» Short exercise
Rewrite the lines below, swapping every "cyan diamond" for "cyan rhombus" and keeping everything else unchanged. Leave the pictures out of your answer.

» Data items
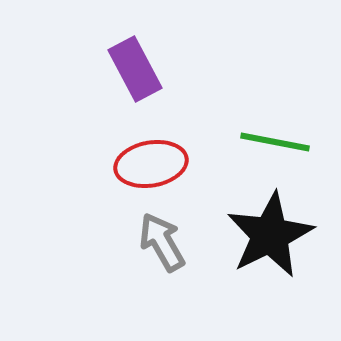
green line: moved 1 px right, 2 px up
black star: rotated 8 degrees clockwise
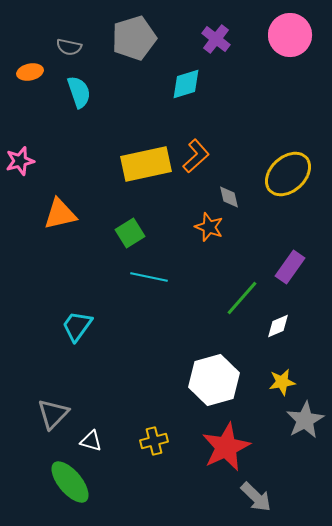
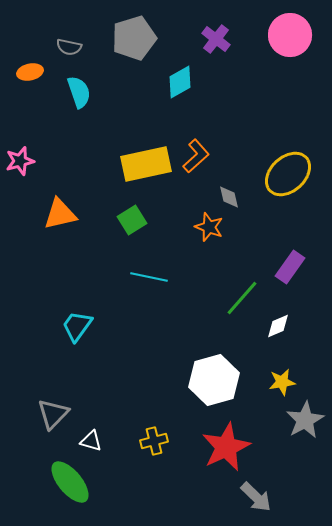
cyan diamond: moved 6 px left, 2 px up; rotated 12 degrees counterclockwise
green square: moved 2 px right, 13 px up
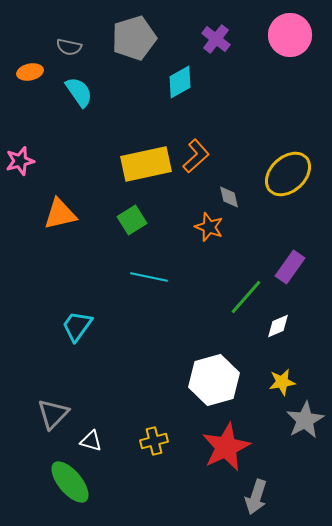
cyan semicircle: rotated 16 degrees counterclockwise
green line: moved 4 px right, 1 px up
gray arrow: rotated 64 degrees clockwise
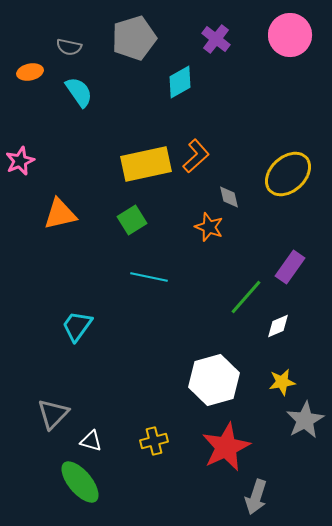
pink star: rotated 8 degrees counterclockwise
green ellipse: moved 10 px right
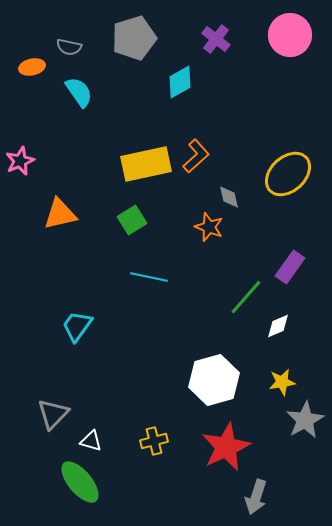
orange ellipse: moved 2 px right, 5 px up
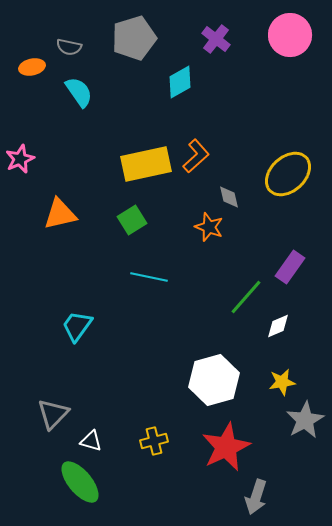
pink star: moved 2 px up
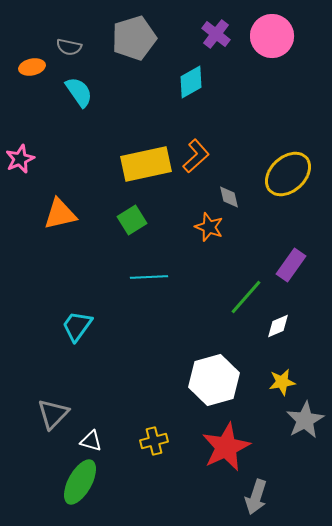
pink circle: moved 18 px left, 1 px down
purple cross: moved 5 px up
cyan diamond: moved 11 px right
purple rectangle: moved 1 px right, 2 px up
cyan line: rotated 15 degrees counterclockwise
green ellipse: rotated 69 degrees clockwise
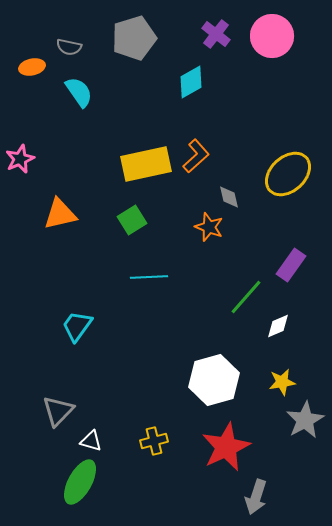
gray triangle: moved 5 px right, 3 px up
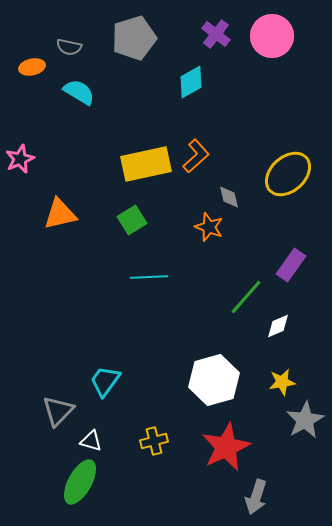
cyan semicircle: rotated 24 degrees counterclockwise
cyan trapezoid: moved 28 px right, 55 px down
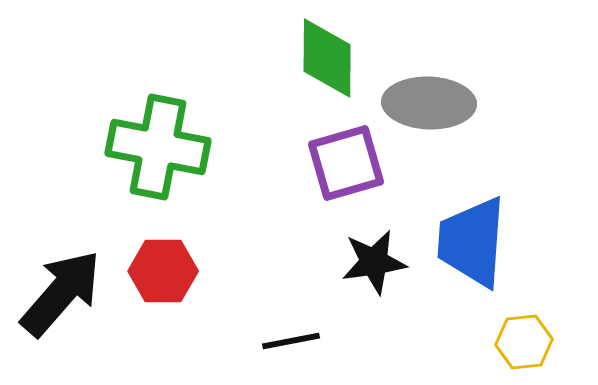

» Expected answer
green line: moved 1 px right, 2 px up
black star: rotated 8 degrees clockwise
cyan rhombus: moved 6 px left, 2 px up; rotated 12 degrees counterclockwise
green square: moved 2 px right, 13 px up
cyan semicircle: rotated 16 degrees counterclockwise
green line: moved 4 px right, 1 px up
gray arrow: rotated 64 degrees clockwise
pink star: rotated 8 degrees counterclockwise
green ellipse: moved 10 px right
orange ellipse: moved 2 px right, 5 px up
pink star: moved 2 px up
pink circle: moved 18 px left, 1 px down
purple cross: moved 5 px up
cyan rhombus: moved 11 px right
purple rectangle: moved 1 px right, 2 px up
cyan line: rotated 15 degrees counterclockwise
green ellipse: rotated 69 degrees clockwise
gray triangle: moved 5 px right, 3 px up
cyan semicircle: rotated 24 degrees counterclockwise
cyan trapezoid: moved 28 px right, 55 px down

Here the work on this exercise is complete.